Extracted records:
=== Begin Enclosure ===

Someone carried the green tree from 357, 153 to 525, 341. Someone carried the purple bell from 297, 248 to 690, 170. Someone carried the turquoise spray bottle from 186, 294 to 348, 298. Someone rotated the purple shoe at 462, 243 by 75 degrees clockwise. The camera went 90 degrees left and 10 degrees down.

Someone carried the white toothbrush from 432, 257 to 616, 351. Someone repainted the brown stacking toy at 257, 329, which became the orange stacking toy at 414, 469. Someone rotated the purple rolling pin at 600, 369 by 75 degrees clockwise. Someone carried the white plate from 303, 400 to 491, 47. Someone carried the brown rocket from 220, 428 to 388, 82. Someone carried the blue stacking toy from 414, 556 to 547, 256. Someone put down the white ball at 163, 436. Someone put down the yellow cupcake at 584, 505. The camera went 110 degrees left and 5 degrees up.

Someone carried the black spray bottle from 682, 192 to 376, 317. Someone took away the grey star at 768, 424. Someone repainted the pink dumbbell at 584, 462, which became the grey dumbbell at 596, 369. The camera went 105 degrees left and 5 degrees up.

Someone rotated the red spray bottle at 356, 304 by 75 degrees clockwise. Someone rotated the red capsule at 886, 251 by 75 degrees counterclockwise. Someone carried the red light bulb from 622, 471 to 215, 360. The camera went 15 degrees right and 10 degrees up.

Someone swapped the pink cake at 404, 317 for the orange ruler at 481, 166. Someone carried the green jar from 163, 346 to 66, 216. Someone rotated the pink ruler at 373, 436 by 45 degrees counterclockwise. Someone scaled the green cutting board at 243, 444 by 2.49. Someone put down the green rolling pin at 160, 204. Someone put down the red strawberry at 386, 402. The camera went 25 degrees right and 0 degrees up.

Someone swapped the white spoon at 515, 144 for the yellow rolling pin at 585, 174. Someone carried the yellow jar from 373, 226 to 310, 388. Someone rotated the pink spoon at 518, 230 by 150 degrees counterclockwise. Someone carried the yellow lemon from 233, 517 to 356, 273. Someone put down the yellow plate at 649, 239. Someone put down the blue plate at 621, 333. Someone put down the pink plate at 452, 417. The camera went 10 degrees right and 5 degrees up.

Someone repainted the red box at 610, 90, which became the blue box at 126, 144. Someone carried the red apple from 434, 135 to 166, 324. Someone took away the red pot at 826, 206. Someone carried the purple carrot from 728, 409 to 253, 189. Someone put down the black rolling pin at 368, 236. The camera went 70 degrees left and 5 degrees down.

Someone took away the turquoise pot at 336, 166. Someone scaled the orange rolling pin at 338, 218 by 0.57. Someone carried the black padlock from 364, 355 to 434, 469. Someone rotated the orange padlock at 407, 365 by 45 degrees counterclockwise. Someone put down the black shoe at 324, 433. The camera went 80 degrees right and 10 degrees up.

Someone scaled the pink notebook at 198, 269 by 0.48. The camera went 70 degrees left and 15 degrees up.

=== End Enclosure ===

* [Exercise prompt]: An accurate, complete transcription of the records above is needed.

* [Exercise solution]:
Someone carried the green tree from 357, 153 to 525, 341. Someone carried the purple bell from 297, 248 to 690, 170. Someone carried the turquoise spray bottle from 186, 294 to 348, 298. Someone rotated the purple shoe at 462, 243 by 75 degrees clockwise. The camera went 90 degrees left and 10 degrees down.

Someone carried the white toothbrush from 432, 257 to 616, 351. Someone repainted the brown stacking toy at 257, 329, which became the orange stacking toy at 414, 469. Someone rotated the purple rolling pin at 600, 369 by 75 degrees clockwise. Someone carried the white plate from 303, 400 to 491, 47. Someone carried the brown rocket from 220, 428 to 388, 82. Someone carried the blue stacking toy from 414, 556 to 547, 256. Someone put down the white ball at 163, 436. Someone put down the yellow cupcake at 584, 505. The camera went 110 degrees left and 5 degrees up.

Someone carried the black spray bottle from 682, 192 to 376, 317. Someone took away the grey star at 768, 424. Someone repainted the pink dumbbell at 584, 462, which became the grey dumbbell at 596, 369. The camera went 105 degrees left and 5 degrees up.

Someone rotated the red spray bottle at 356, 304 by 75 degrees clockwise. Someone rotated the red capsule at 886, 251 by 75 degrees counterclockwise. Someone carried the red light bulb from 622, 471 to 215, 360. The camera went 15 degrees right and 10 degrees up.

Someone swapped the pink cake at 404, 317 for the orange ruler at 481, 166. Someone carried the green jar from 163, 346 to 66, 216. Someone rotated the pink ruler at 373, 436 by 45 degrees counterclockwise. Someone scaled the green cutting board at 243, 444 by 2.49. Someone put down the green rolling pin at 160, 204. Someone put down the red strawberry at 386, 402. The camera went 25 degrees right and 0 degrees up.

Someone swapped the white spoon at 515, 144 for the yellow rolling pin at 585, 174. Someone carried the yellow jar from 373, 226 to 310, 388. Someone rotated the pink spoon at 518, 230 by 150 degrees counterclockwise. Someone carried the yellow lemon from 233, 517 to 356, 273. Someone put down the yellow plate at 649, 239. Someone put down the blue plate at 621, 333. Someone put down the pink plate at 452, 417. The camera went 10 degrees right and 5 degrees up.

Someone repainted the red box at 610, 90, which became the blue box at 126, 144. Someone carried the red apple from 434, 135 to 166, 324. Someone took away the red pot at 826, 206. Someone carried the purple carrot from 728, 409 to 253, 189. Someone put down the black rolling pin at 368, 236. The camera went 70 degrees left and 5 degrees down.

Someone took away the turquoise pot at 336, 166. Someone scaled the orange rolling pin at 338, 218 by 0.57. Someone carried the black padlock from 364, 355 to 434, 469. Someone rotated the orange padlock at 407, 365 by 45 degrees counterclockwise. Someone put down the black shoe at 324, 433. The camera went 80 degrees right and 10 degrees up.

Someone scaled the pink notebook at 198, 269 by 0.48. The camera went 70 degrees left and 15 degrees up.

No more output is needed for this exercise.